-------- RECORDS TO USE

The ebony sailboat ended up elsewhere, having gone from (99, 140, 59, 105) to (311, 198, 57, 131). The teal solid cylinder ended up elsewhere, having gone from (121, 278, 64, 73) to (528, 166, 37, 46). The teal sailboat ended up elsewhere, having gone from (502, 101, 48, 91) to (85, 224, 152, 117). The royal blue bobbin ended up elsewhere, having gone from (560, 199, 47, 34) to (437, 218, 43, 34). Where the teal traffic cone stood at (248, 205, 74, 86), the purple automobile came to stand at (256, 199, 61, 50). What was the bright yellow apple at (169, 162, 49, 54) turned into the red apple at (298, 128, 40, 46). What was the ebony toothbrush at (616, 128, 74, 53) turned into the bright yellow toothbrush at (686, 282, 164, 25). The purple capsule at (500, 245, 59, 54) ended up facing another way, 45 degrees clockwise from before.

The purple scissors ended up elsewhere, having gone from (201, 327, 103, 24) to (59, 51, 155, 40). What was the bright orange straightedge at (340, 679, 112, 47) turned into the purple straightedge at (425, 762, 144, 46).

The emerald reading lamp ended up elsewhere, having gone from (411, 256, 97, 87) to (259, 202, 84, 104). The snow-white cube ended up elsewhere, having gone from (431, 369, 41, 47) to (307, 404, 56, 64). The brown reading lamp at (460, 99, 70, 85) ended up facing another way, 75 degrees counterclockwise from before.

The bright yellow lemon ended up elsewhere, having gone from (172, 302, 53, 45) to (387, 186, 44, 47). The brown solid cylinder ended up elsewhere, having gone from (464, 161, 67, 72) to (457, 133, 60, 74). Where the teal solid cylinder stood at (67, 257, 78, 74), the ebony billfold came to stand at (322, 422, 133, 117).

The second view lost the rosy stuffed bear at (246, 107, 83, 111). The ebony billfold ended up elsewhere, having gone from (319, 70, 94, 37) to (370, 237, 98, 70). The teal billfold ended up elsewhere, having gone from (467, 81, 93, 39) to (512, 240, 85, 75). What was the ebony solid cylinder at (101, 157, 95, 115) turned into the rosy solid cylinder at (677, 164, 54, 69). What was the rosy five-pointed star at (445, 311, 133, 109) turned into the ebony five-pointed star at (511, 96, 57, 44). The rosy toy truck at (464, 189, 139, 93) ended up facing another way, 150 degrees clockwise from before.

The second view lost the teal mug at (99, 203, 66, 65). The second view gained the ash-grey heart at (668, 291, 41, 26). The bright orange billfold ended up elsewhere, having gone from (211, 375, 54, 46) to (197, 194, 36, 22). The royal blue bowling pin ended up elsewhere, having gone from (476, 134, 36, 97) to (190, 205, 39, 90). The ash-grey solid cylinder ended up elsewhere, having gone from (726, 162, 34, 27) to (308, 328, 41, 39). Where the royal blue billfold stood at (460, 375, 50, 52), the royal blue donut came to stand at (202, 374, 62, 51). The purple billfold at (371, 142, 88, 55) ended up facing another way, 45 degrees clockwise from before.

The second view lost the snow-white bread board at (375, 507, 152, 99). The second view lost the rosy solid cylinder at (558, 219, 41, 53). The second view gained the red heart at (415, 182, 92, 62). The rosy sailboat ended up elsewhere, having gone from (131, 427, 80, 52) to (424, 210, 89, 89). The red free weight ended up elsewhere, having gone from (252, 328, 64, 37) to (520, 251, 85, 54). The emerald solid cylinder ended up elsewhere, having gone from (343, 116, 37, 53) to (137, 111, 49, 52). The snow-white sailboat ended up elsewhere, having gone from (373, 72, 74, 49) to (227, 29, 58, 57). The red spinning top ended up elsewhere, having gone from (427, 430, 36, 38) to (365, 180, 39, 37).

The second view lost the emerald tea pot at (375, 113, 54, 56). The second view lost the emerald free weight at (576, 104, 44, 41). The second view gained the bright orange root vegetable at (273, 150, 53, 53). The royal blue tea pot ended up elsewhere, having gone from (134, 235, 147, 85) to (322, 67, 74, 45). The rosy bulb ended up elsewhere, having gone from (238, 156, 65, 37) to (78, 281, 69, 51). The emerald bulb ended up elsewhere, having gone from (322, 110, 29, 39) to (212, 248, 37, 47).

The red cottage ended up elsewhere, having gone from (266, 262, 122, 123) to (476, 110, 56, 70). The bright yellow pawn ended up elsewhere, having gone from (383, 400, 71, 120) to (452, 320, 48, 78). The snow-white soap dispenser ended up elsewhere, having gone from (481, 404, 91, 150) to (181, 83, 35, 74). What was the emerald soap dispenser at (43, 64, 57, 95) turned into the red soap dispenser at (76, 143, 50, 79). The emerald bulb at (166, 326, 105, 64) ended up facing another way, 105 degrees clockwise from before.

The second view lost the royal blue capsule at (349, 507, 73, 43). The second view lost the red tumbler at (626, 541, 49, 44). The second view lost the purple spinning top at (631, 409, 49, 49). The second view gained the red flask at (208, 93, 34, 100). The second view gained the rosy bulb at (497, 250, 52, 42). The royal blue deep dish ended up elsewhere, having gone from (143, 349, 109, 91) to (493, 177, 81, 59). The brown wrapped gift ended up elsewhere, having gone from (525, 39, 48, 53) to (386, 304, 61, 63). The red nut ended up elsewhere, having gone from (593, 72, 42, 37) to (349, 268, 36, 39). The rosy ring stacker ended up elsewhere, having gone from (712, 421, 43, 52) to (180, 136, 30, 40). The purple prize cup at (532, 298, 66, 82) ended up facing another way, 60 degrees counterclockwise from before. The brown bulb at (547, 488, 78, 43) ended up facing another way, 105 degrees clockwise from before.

----------------

Return the records in their entirety. Keep every character as it is.

The ebony sailboat ended up elsewhere, having gone from (99, 140, 59, 105) to (311, 198, 57, 131). The teal solid cylinder ended up elsewhere, having gone from (121, 278, 64, 73) to (528, 166, 37, 46). The teal sailboat ended up elsewhere, having gone from (502, 101, 48, 91) to (85, 224, 152, 117). The royal blue bobbin ended up elsewhere, having gone from (560, 199, 47, 34) to (437, 218, 43, 34). Where the teal traffic cone stood at (248, 205, 74, 86), the purple automobile came to stand at (256, 199, 61, 50). What was the bright yellow apple at (169, 162, 49, 54) turned into the red apple at (298, 128, 40, 46). What was the ebony toothbrush at (616, 128, 74, 53) turned into the bright yellow toothbrush at (686, 282, 164, 25). The purple capsule at (500, 245, 59, 54) ended up facing another way, 45 degrees clockwise from before.

The purple scissors ended up elsewhere, having gone from (201, 327, 103, 24) to (59, 51, 155, 40). What was the bright orange straightedge at (340, 679, 112, 47) turned into the purple straightedge at (425, 762, 144, 46).

The emerald reading lamp ended up elsewhere, having gone from (411, 256, 97, 87) to (259, 202, 84, 104). The snow-white cube ended up elsewhere, having gone from (431, 369, 41, 47) to (307, 404, 56, 64). The brown reading lamp at (460, 99, 70, 85) ended up facing another way, 75 degrees counterclockwise from before.

The bright yellow lemon ended up elsewhere, having gone from (172, 302, 53, 45) to (387, 186, 44, 47). The brown solid cylinder ended up elsewhere, having gone from (464, 161, 67, 72) to (457, 133, 60, 74). Where the teal solid cylinder stood at (67, 257, 78, 74), the ebony billfold came to stand at (322, 422, 133, 117).

The second view lost the rosy stuffed bear at (246, 107, 83, 111). The ebony billfold ended up elsewhere, having gone from (319, 70, 94, 37) to (370, 237, 98, 70). The teal billfold ended up elsewhere, having gone from (467, 81, 93, 39) to (512, 240, 85, 75). What was the ebony solid cylinder at (101, 157, 95, 115) turned into the rosy solid cylinder at (677, 164, 54, 69). What was the rosy five-pointed star at (445, 311, 133, 109) turned into the ebony five-pointed star at (511, 96, 57, 44). The rosy toy truck at (464, 189, 139, 93) ended up facing another way, 150 degrees clockwise from before.

The second view lost the teal mug at (99, 203, 66, 65). The second view gained the ash-grey heart at (668, 291, 41, 26). The bright orange billfold ended up elsewhere, having gone from (211, 375, 54, 46) to (197, 194, 36, 22). The royal blue bowling pin ended up elsewhere, having gone from (476, 134, 36, 97) to (190, 205, 39, 90). The ash-grey solid cylinder ended up elsewhere, having gone from (726, 162, 34, 27) to (308, 328, 41, 39). Where the royal blue billfold stood at (460, 375, 50, 52), the royal blue donut came to stand at (202, 374, 62, 51). The purple billfold at (371, 142, 88, 55) ended up facing another way, 45 degrees clockwise from before.

The second view lost the snow-white bread board at (375, 507, 152, 99). The second view lost the rosy solid cylinder at (558, 219, 41, 53). The second view gained the red heart at (415, 182, 92, 62). The rosy sailboat ended up elsewhere, having gone from (131, 427, 80, 52) to (424, 210, 89, 89). The red free weight ended up elsewhere, having gone from (252, 328, 64, 37) to (520, 251, 85, 54). The emerald solid cylinder ended up elsewhere, having gone from (343, 116, 37, 53) to (137, 111, 49, 52). The snow-white sailboat ended up elsewhere, having gone from (373, 72, 74, 49) to (227, 29, 58, 57). The red spinning top ended up elsewhere, having gone from (427, 430, 36, 38) to (365, 180, 39, 37).

The second view lost the emerald tea pot at (375, 113, 54, 56). The second view lost the emerald free weight at (576, 104, 44, 41). The second view gained the bright orange root vegetable at (273, 150, 53, 53). The royal blue tea pot ended up elsewhere, having gone from (134, 235, 147, 85) to (322, 67, 74, 45). The rosy bulb ended up elsewhere, having gone from (238, 156, 65, 37) to (78, 281, 69, 51). The emerald bulb ended up elsewhere, having gone from (322, 110, 29, 39) to (212, 248, 37, 47).

The red cottage ended up elsewhere, having gone from (266, 262, 122, 123) to (476, 110, 56, 70). The bright yellow pawn ended up elsewhere, having gone from (383, 400, 71, 120) to (452, 320, 48, 78). The snow-white soap dispenser ended up elsewhere, having gone from (481, 404, 91, 150) to (181, 83, 35, 74). What was the emerald soap dispenser at (43, 64, 57, 95) turned into the red soap dispenser at (76, 143, 50, 79). The emerald bulb at (166, 326, 105, 64) ended up facing another way, 105 degrees clockwise from before.

The second view lost the royal blue capsule at (349, 507, 73, 43). The second view lost the red tumbler at (626, 541, 49, 44). The second view lost the purple spinning top at (631, 409, 49, 49). The second view gained the red flask at (208, 93, 34, 100). The second view gained the rosy bulb at (497, 250, 52, 42). The royal blue deep dish ended up elsewhere, having gone from (143, 349, 109, 91) to (493, 177, 81, 59). The brown wrapped gift ended up elsewhere, having gone from (525, 39, 48, 53) to (386, 304, 61, 63). The red nut ended up elsewhere, having gone from (593, 72, 42, 37) to (349, 268, 36, 39). The rosy ring stacker ended up elsewhere, having gone from (712, 421, 43, 52) to (180, 136, 30, 40). The purple prize cup at (532, 298, 66, 82) ended up facing another way, 60 degrees counterclockwise from before. The brown bulb at (547, 488, 78, 43) ended up facing another way, 105 degrees clockwise from before.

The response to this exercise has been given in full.